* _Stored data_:
########

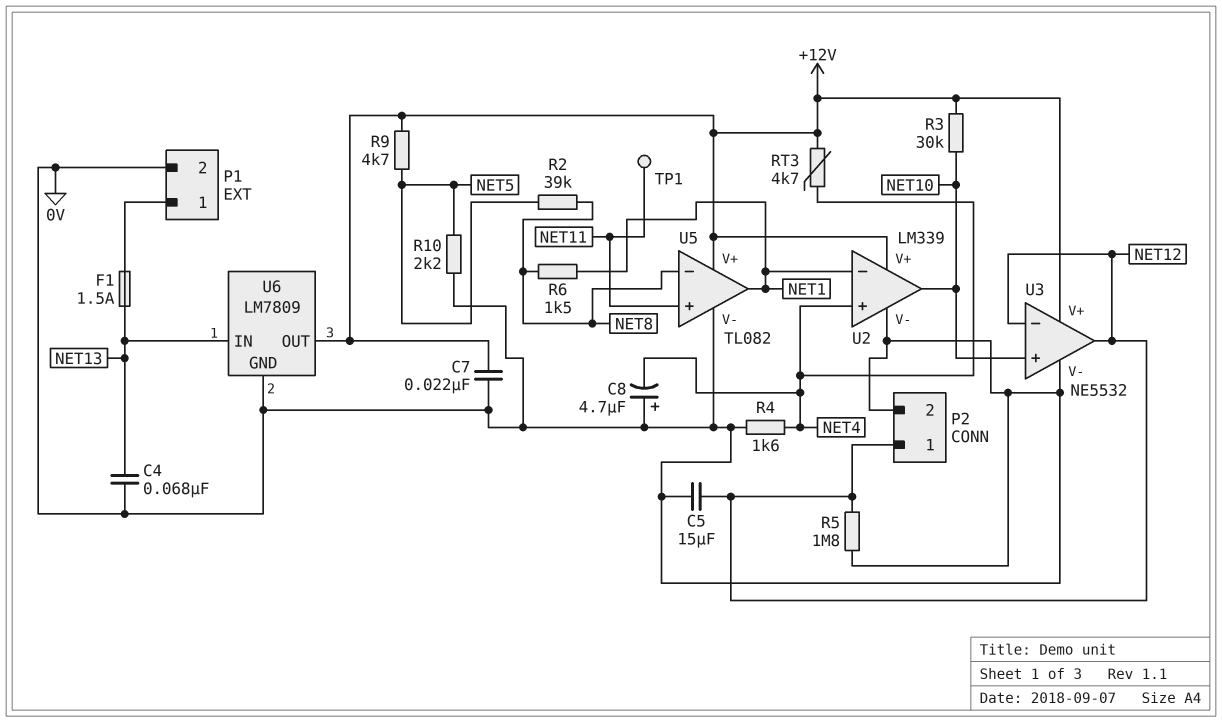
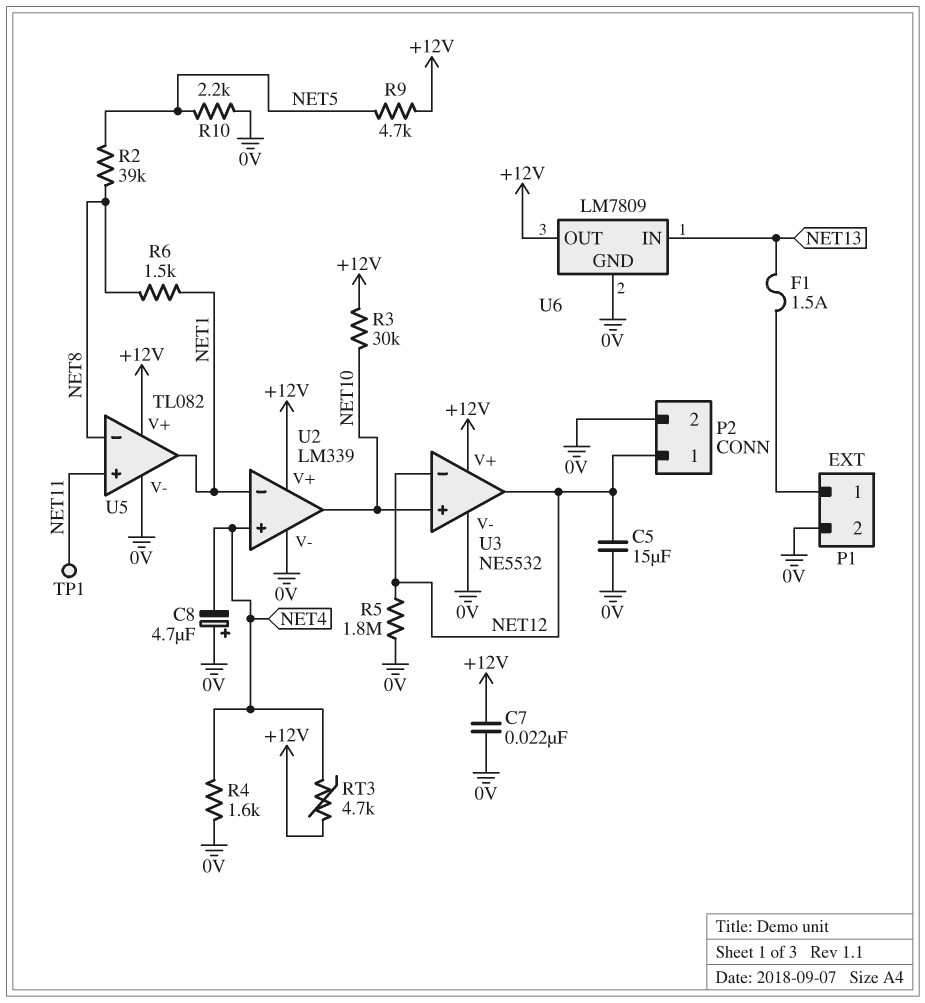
C4: 68nF (0V, NET13) -> none

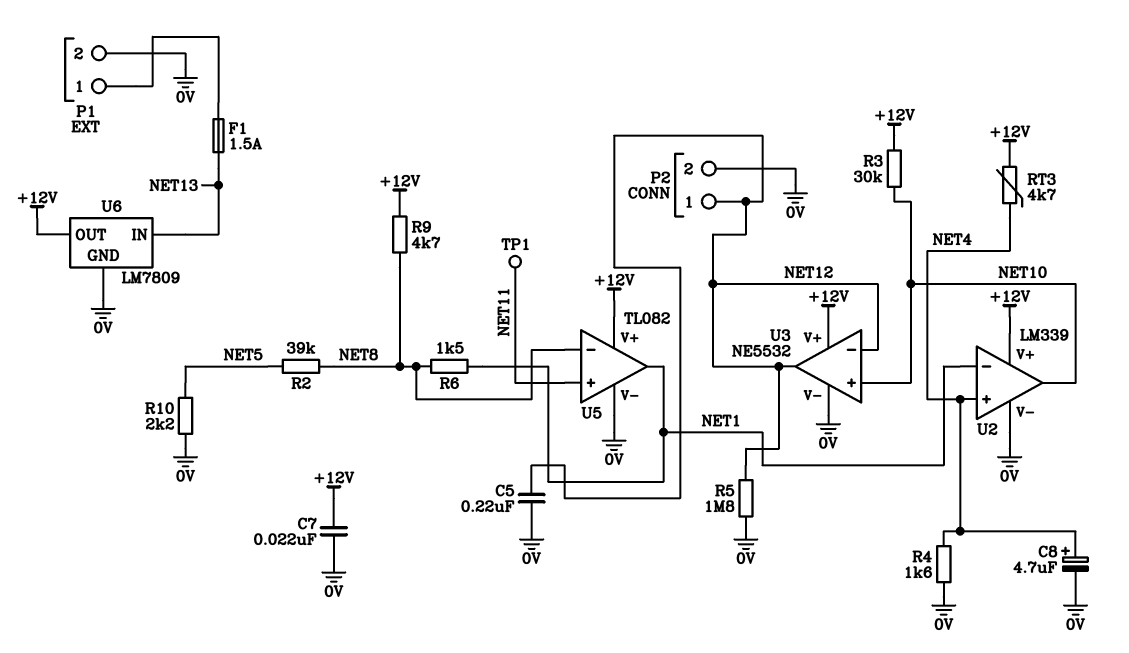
C5: 15uF (0V, NET12) -> 220nF (0V, NET12)
C8: 4.7uF (plus 0V, minus NET4) -> 4.7uF (plus NET4, minus 0V)
R9: 4.7k (+12V, NET5) -> 4.7k (+12V, NET8)

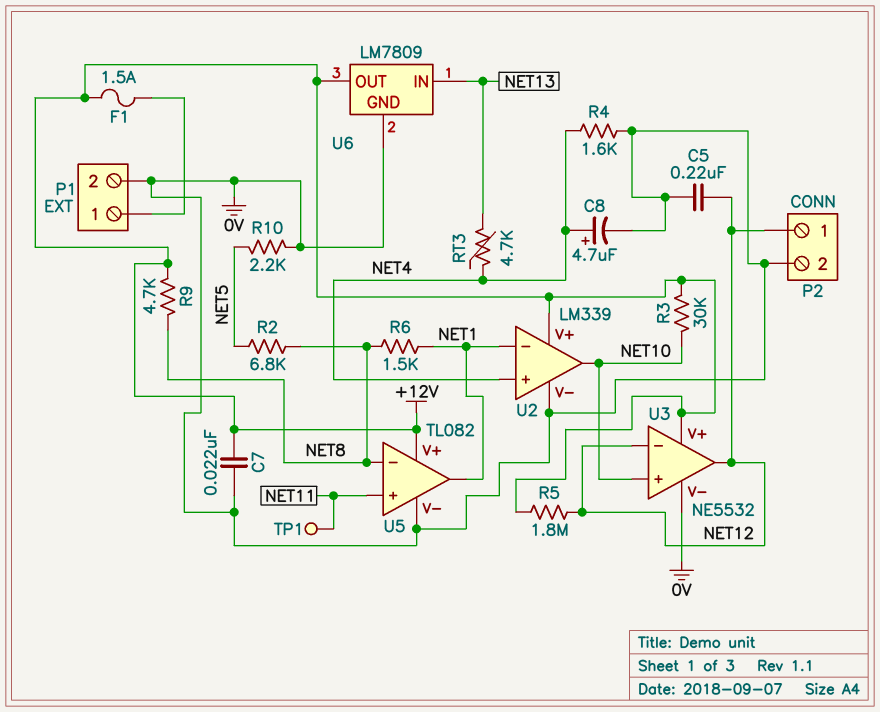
F1: 1.5A (NET13, P1/1) -> 1.5A (+12V, P1/1)
R2: 39k (NET5, NET8) -> 6.8k (NET5, NET8)
R5: 1.8M (0V, NET12) -> 1.8M (+12V, NET12)
RT3: 4.7k (+12V, NET4) -> 4.7k (NET4, NET13)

########

* _Assignment_:
Leaving pictures aside, write out each record above exactly as given.

* _Result of this exercise_:
C4: 68nF (0V, NET13) -> none

C5: 15uF (0V, NET12) -> 220nF (0V, NET12)
C8: 4.7uF (plus 0V, minus NET4) -> 4.7uF (plus NET4, minus 0V)
R9: 4.7k (+12V, NET5) -> 4.7k (+12V, NET8)

F1: 1.5A (NET13, P1/1) -> 1.5A (+12V, P1/1)
R2: 39k (NET5, NET8) -> 6.8k (NET5, NET8)
R5: 1.8M (0V, NET12) -> 1.8M (+12V, NET12)
RT3: 4.7k (+12V, NET4) -> 4.7k (NET4, NET13)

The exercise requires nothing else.